## [TRY IT]
All entries below are to be written out again exactly, but no picture is to be copied.
___ PROVIDED ENTRIES ___
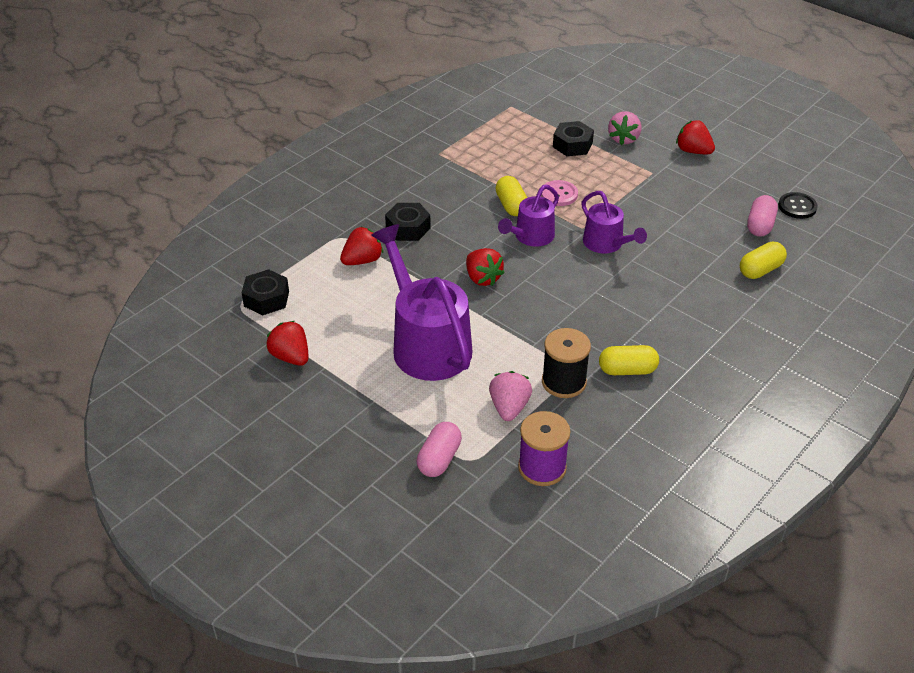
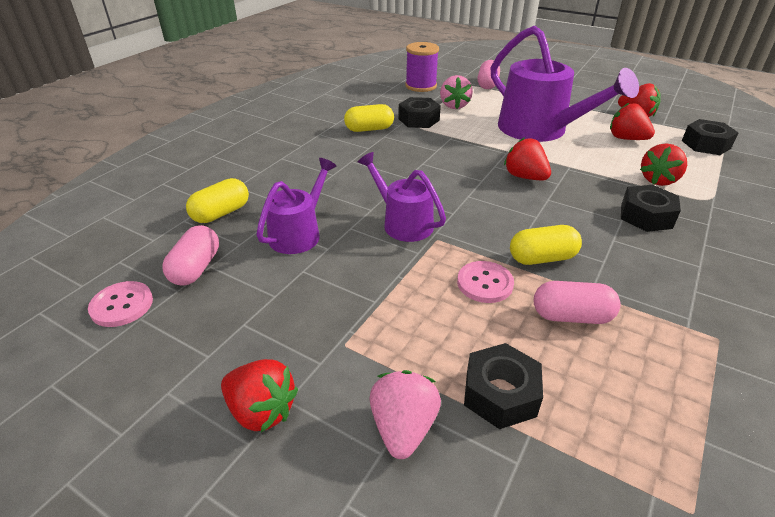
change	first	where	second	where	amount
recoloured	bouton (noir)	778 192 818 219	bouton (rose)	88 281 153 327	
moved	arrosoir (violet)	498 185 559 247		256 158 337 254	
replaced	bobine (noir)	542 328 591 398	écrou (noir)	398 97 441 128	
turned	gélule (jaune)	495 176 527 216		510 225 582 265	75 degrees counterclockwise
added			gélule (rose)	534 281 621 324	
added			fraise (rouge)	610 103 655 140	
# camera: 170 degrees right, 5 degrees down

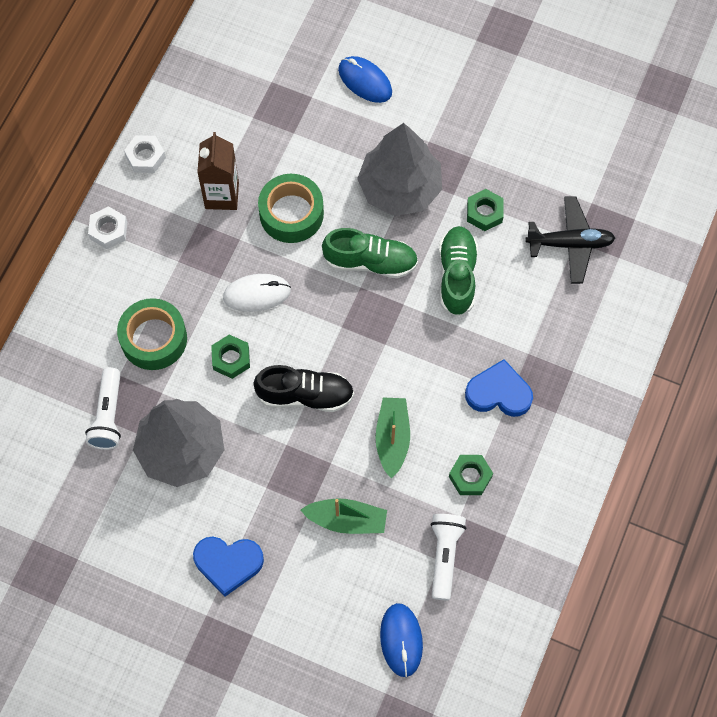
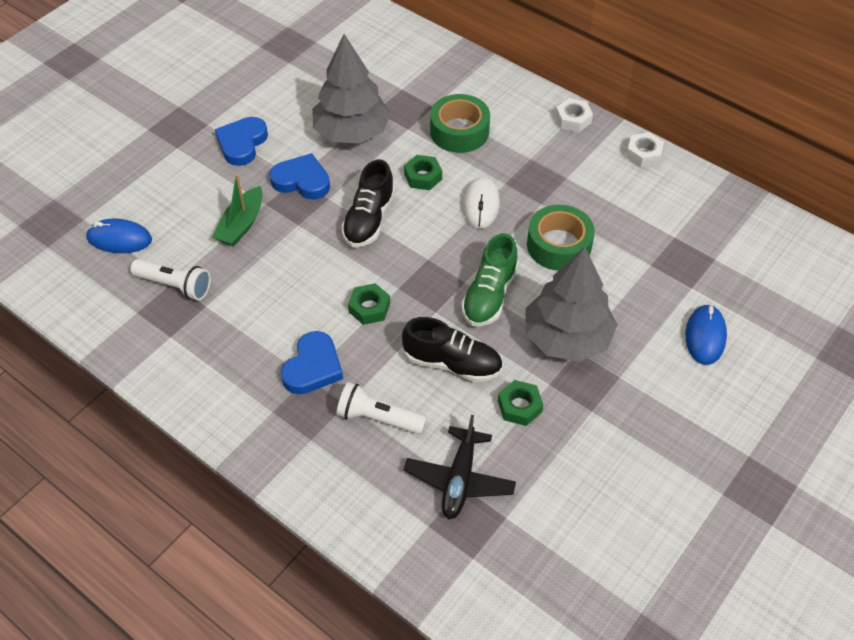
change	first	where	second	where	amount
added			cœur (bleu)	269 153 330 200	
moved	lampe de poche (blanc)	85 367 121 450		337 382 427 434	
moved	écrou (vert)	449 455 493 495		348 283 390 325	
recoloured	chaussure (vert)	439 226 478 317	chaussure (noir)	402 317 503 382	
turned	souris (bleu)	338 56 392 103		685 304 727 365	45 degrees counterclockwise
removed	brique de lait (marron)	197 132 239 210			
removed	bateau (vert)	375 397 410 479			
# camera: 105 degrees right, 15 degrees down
___
## [EXERCISE ANSWER]
change	first	where	second	where	amount
recoloured	bouton (noir)	778 192 818 219	bouton (rose)	88 281 153 327	
moved	arrosoir (violet)	498 185 559 247		256 158 337 254	
replaced	bobine (noir)	542 328 591 398	écrou (noir)	398 97 441 128	
turned	gélule (jaune)	495 176 527 216		510 225 582 265	75 degrees counterclockwise
added			gélule (rose)	534 281 621 324	
added			fraise (rouge)	610 103 655 140	
# camera: 170 degrees right, 5 degrees down

change	first	where	second	where	amount
added			cœur (bleu)	269 153 330 200	
moved	lampe de poche (blanc)	85 367 121 450		337 382 427 434	
moved	écrou (vert)	449 455 493 495		348 283 390 325	
recoloured	chaussure (vert)	439 226 478 317	chaussure (noir)	402 317 503 382	
turned	souris (bleu)	338 56 392 103		685 304 727 365	45 degrees counterclockwise
removed	brique de lait (marron)	197 132 239 210			
removed	bateau (vert)	375 397 410 479			
# camera: 105 degrees right, 15 degrees down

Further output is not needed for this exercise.